▸ YOUR INSTRUCTIONS
Your answer must be the records below, repeated exactly, with every picture left out.

▸ INFORMATION
=======

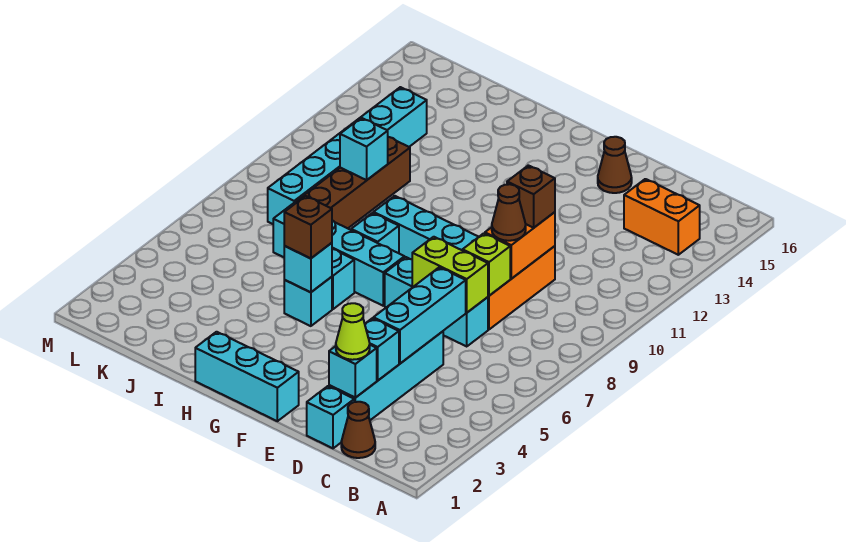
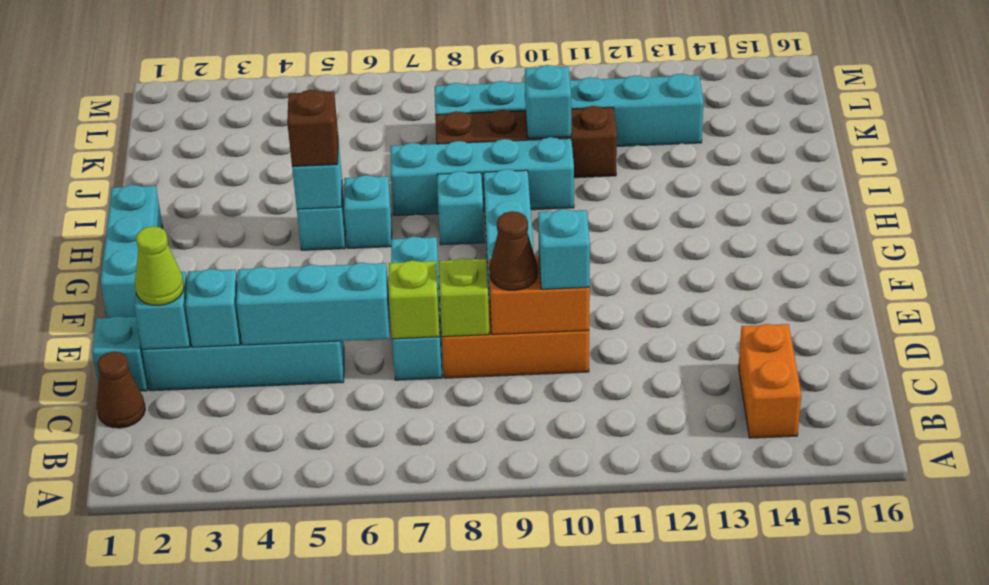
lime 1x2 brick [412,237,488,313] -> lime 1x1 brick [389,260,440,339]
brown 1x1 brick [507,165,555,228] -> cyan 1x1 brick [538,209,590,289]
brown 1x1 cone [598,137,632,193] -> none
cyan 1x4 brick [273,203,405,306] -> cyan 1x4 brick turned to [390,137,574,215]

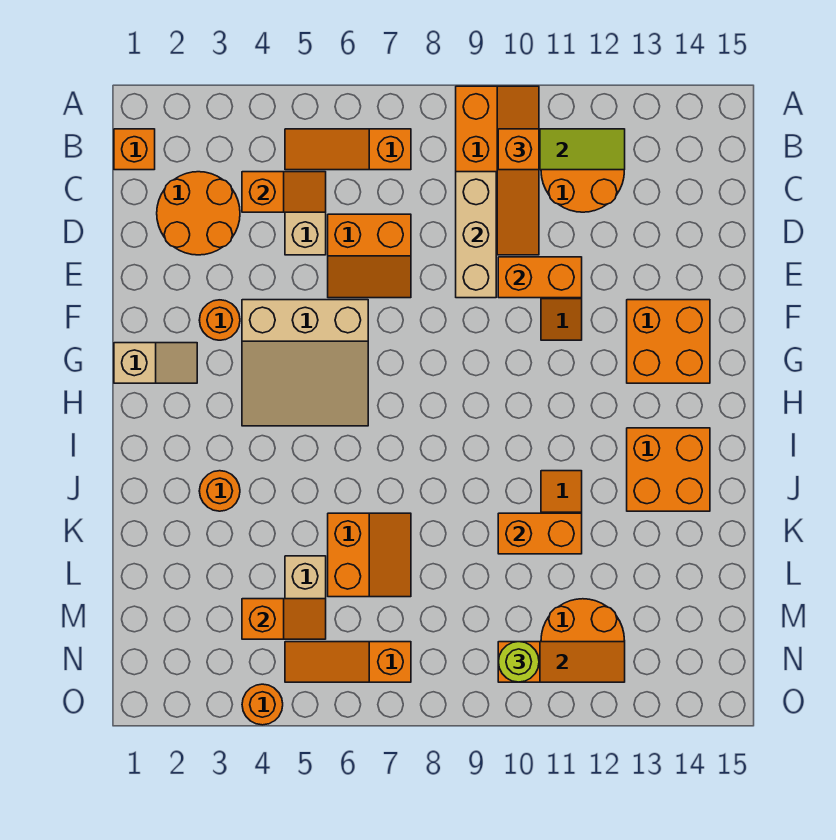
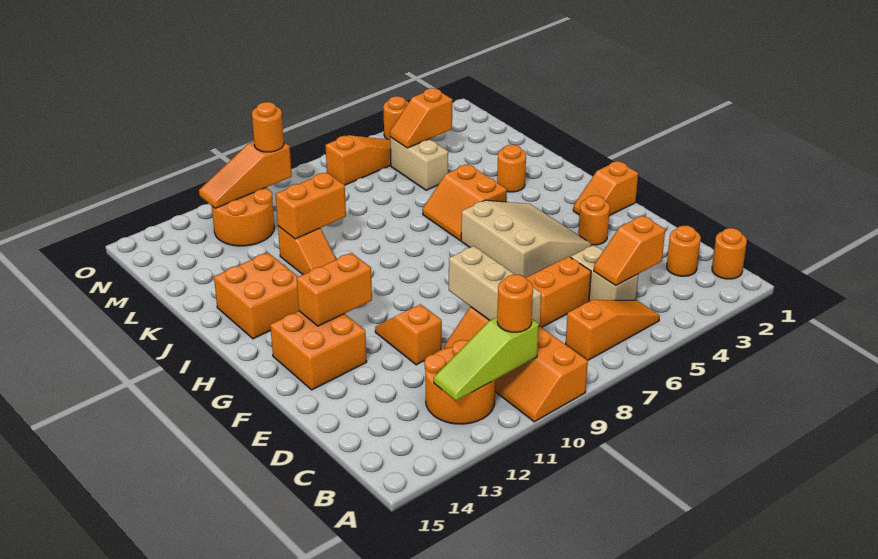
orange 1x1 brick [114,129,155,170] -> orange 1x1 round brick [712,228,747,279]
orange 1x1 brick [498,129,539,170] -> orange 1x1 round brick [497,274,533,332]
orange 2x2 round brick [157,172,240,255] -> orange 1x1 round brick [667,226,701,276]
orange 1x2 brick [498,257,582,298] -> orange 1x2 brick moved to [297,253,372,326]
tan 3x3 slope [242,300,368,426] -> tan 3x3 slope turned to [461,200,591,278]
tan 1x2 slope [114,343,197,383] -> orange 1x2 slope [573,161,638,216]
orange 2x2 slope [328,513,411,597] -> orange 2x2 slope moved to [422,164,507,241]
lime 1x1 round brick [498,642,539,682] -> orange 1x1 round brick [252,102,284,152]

=======

▸ ANSWER SPACE
lime 1x2 brick [412,237,488,313] -> lime 1x1 brick [389,260,440,339]
brown 1x1 brick [507,165,555,228] -> cyan 1x1 brick [538,209,590,289]
brown 1x1 cone [598,137,632,193] -> none
cyan 1x4 brick [273,203,405,306] -> cyan 1x4 brick turned to [390,137,574,215]

orange 1x1 brick [114,129,155,170] -> orange 1x1 round brick [712,228,747,279]
orange 1x1 brick [498,129,539,170] -> orange 1x1 round brick [497,274,533,332]
orange 2x2 round brick [157,172,240,255] -> orange 1x1 round brick [667,226,701,276]
orange 1x2 brick [498,257,582,298] -> orange 1x2 brick moved to [297,253,372,326]
tan 3x3 slope [242,300,368,426] -> tan 3x3 slope turned to [461,200,591,278]
tan 1x2 slope [114,343,197,383] -> orange 1x2 slope [573,161,638,216]
orange 2x2 slope [328,513,411,597] -> orange 2x2 slope moved to [422,164,507,241]
lime 1x1 round brick [498,642,539,682] -> orange 1x1 round brick [252,102,284,152]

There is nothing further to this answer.